*Data supplied*

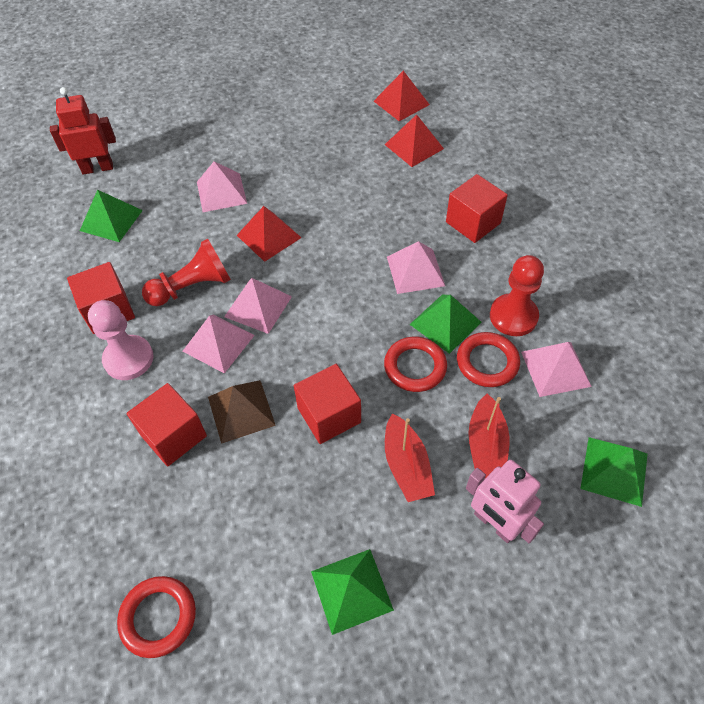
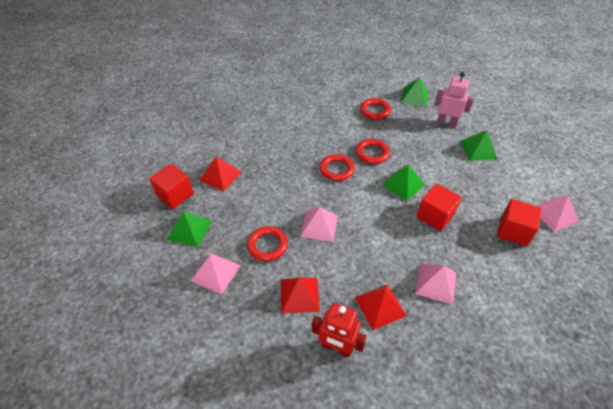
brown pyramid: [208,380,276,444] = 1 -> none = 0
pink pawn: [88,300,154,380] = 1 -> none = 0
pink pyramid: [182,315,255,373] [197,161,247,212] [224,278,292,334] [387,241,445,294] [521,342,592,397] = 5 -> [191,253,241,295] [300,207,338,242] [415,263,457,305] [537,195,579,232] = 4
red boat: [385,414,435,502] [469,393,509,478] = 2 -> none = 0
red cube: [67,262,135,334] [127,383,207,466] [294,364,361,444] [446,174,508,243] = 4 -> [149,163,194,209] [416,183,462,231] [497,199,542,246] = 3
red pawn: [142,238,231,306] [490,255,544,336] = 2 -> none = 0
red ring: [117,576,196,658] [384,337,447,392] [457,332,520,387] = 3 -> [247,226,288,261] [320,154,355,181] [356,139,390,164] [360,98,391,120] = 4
* * *
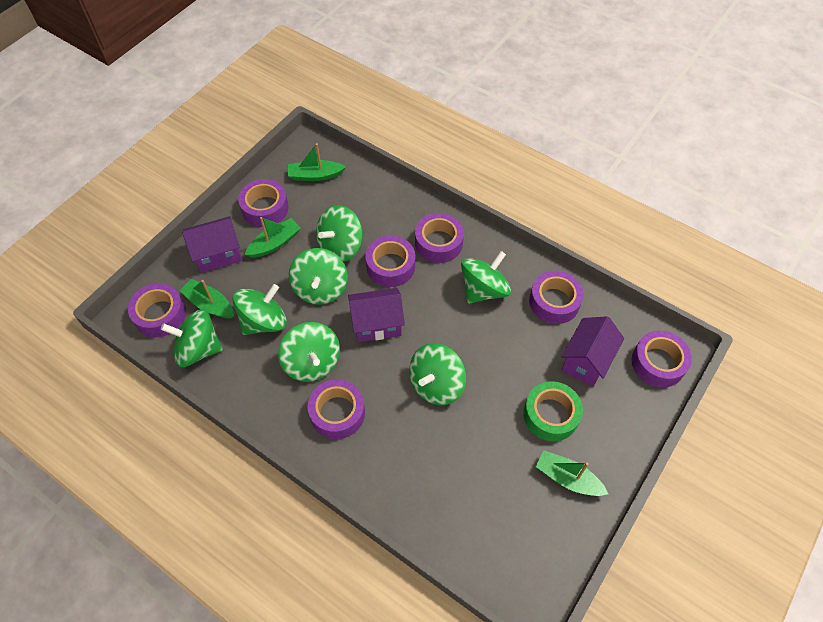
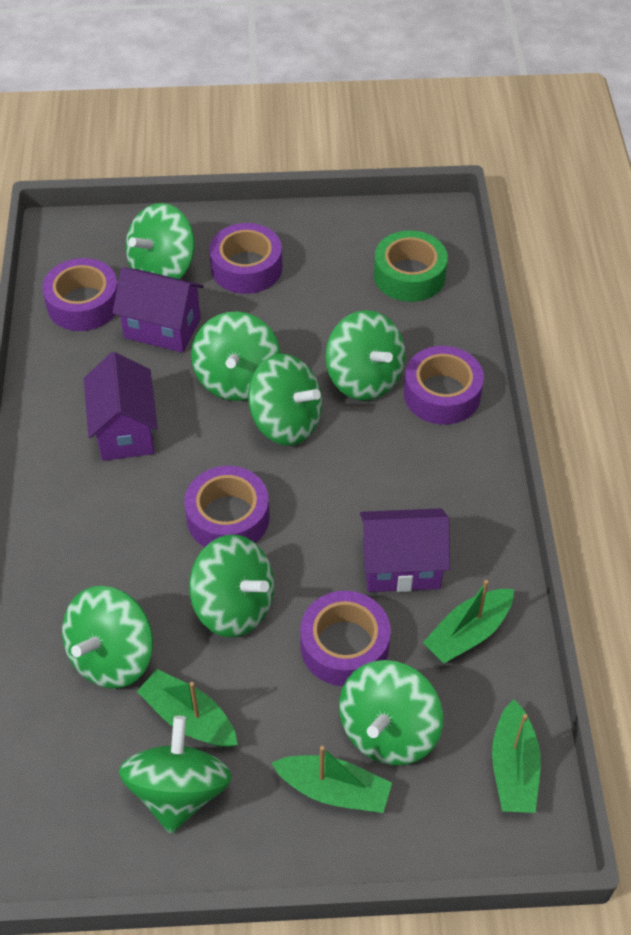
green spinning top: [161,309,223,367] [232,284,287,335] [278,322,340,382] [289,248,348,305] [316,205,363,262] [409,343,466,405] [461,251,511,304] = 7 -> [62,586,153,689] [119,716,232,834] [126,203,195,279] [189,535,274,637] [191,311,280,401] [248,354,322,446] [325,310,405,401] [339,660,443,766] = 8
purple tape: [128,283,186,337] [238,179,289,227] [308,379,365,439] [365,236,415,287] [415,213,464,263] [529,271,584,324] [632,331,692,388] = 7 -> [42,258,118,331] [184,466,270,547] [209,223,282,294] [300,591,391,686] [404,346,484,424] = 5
==
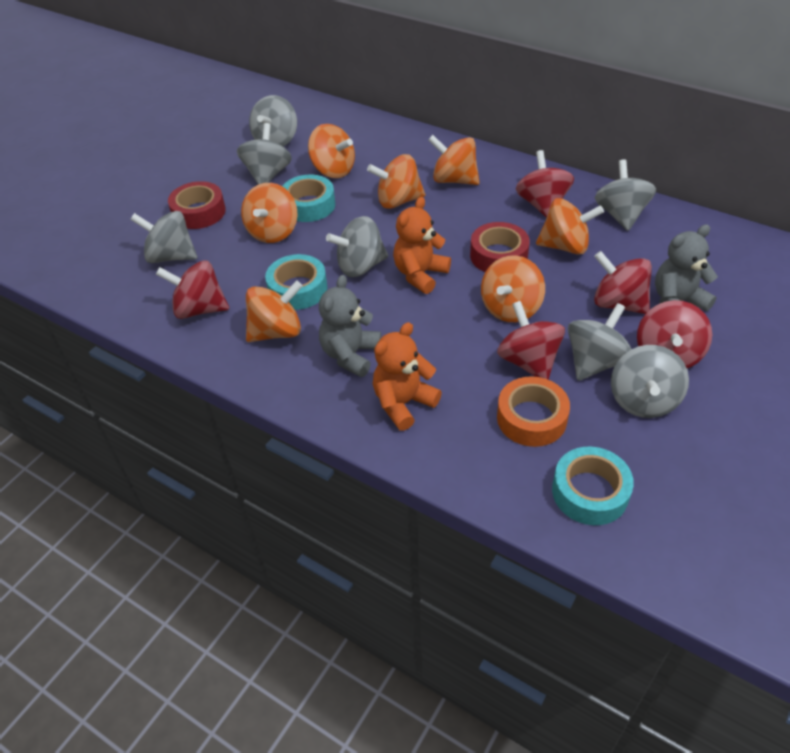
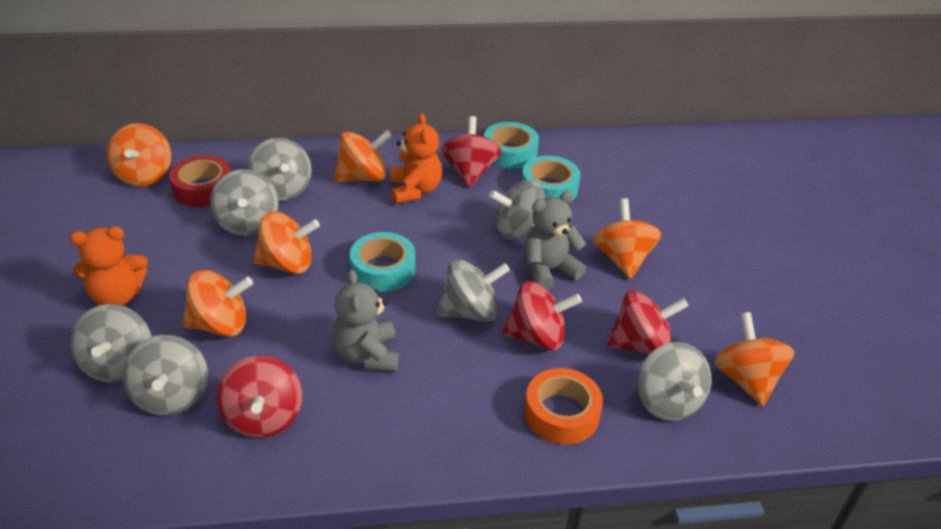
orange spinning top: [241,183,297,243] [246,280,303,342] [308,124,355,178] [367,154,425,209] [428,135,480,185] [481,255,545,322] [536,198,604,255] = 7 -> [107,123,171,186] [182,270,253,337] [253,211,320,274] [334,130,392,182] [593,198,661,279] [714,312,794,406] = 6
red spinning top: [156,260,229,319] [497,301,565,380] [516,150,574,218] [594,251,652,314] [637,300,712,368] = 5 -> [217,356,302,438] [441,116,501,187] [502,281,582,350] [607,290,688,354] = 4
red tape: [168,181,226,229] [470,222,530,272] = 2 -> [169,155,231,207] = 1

*Work request*
Whenever a line above contains "none", copy that line.

*Answer box*
brown pyramid: [208,380,276,444] = 1 -> none = 0
pink pawn: [88,300,154,380] = 1 -> none = 0
red boat: [385,414,435,502] [469,393,509,478] = 2 -> none = 0
red pawn: [142,238,231,306] [490,255,544,336] = 2 -> none = 0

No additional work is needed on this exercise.